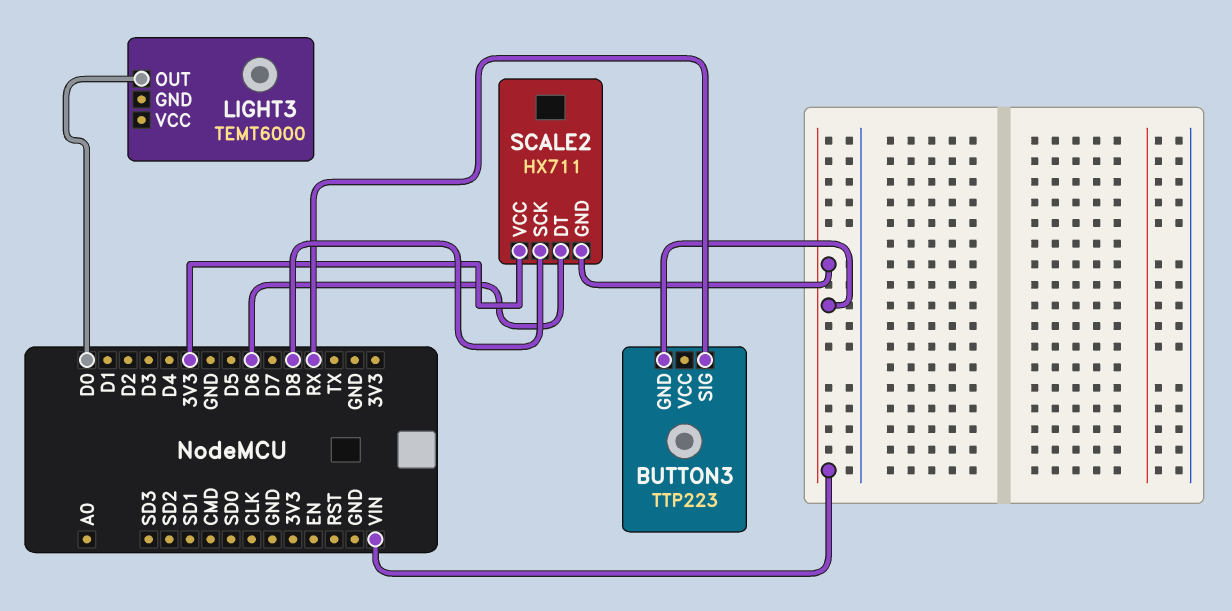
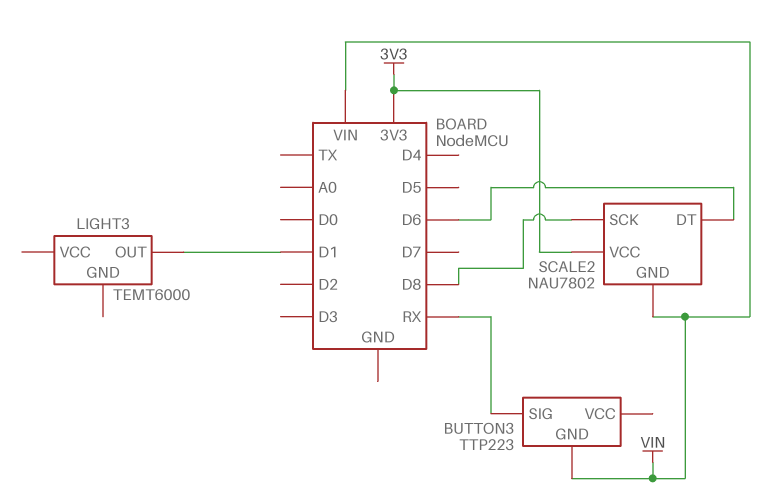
LIGHT3 pin OUT: D0 -> D1
SCALE2: HX711 -> NAU7802

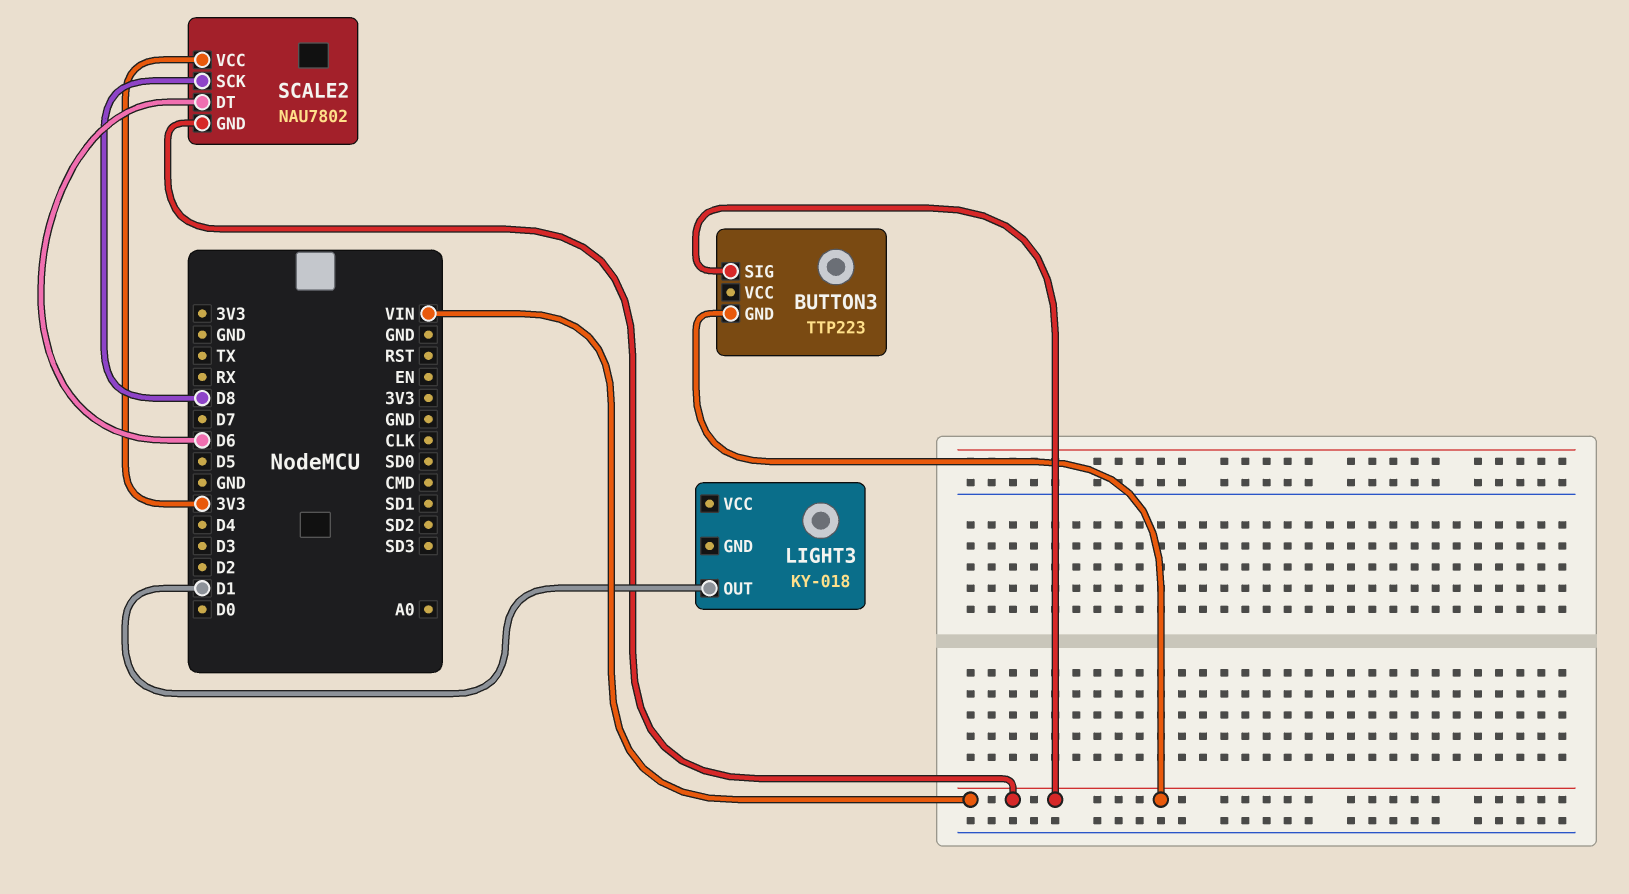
BUTTON3 pin SIG: RX -> VIN
LIGHT3: TEMT6000 -> KY-018

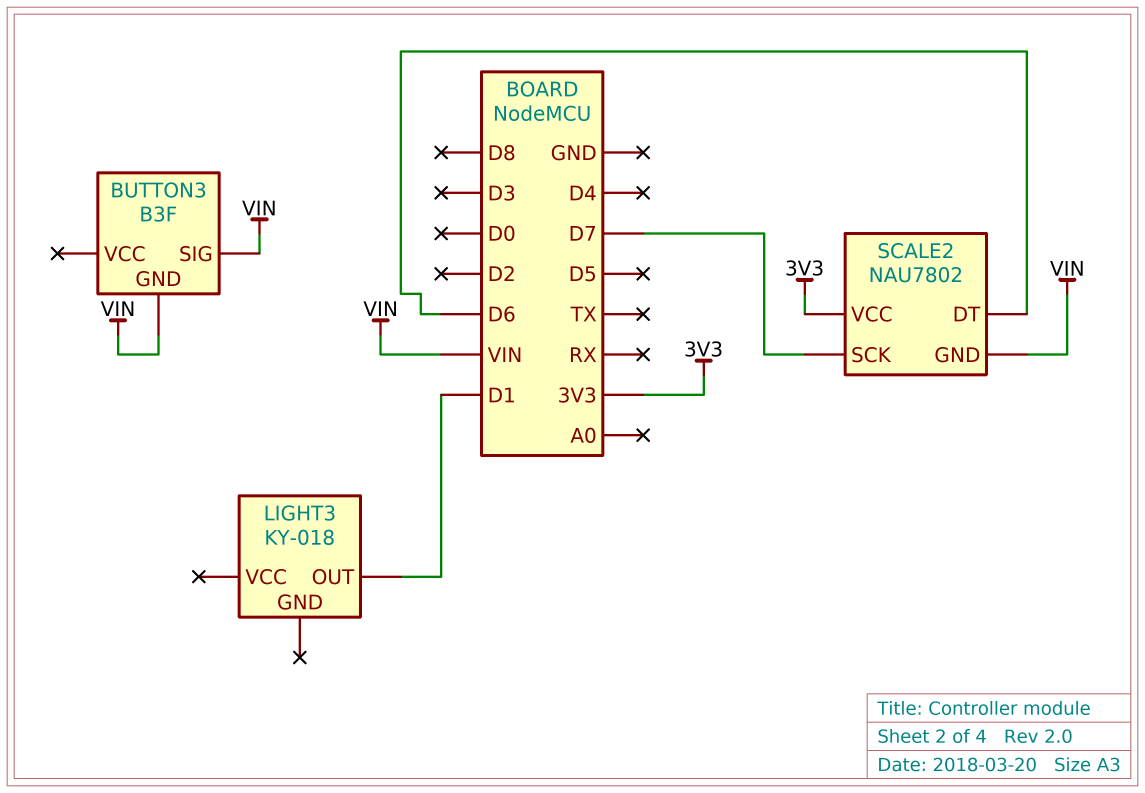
BUTTON3: TTP223 -> B3F
SCALE2 pin SCK: D8 -> D7

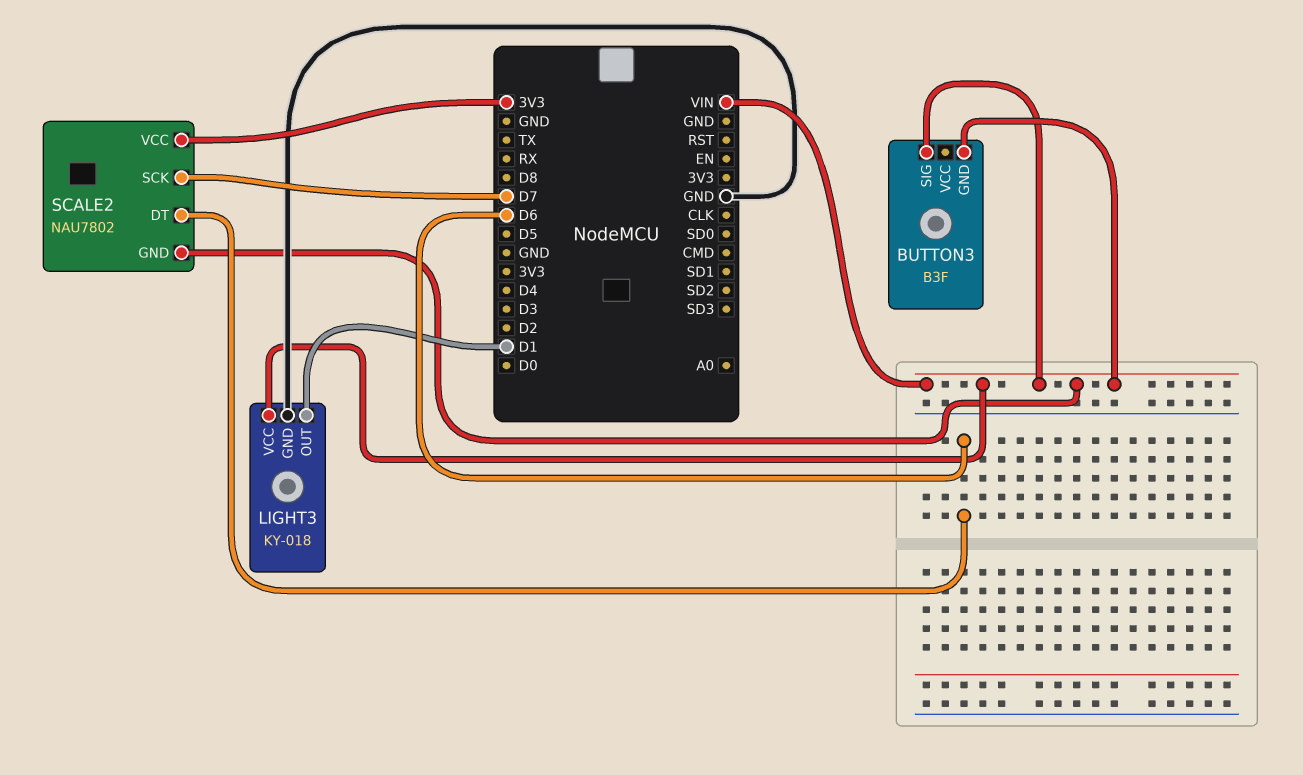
LIGHT3 pin GND: none -> GND
LIGHT3 pin VCC: none -> VIN

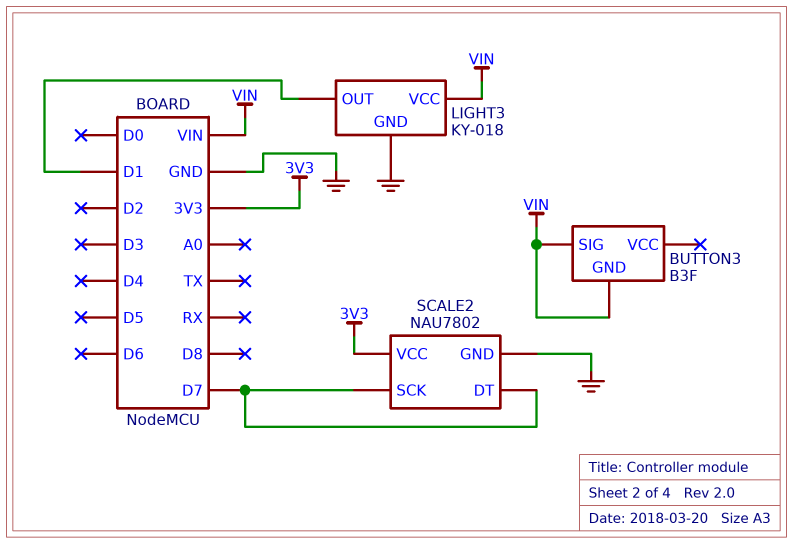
SCALE2 pin DT: D6 -> D7
SCALE2 pin GND: VIN -> GND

What the task requires: In the material above, retype exactly the lines that run from the one containing "SCALE2 pin SCK: D8 -> D7" through the last line, and keep out the pictures.

Reply to the exercise:
SCALE2 pin SCK: D8 -> D7

LIGHT3 pin GND: none -> GND
LIGHT3 pin VCC: none -> VIN

SCALE2 pin DT: D6 -> D7
SCALE2 pin GND: VIN -> GND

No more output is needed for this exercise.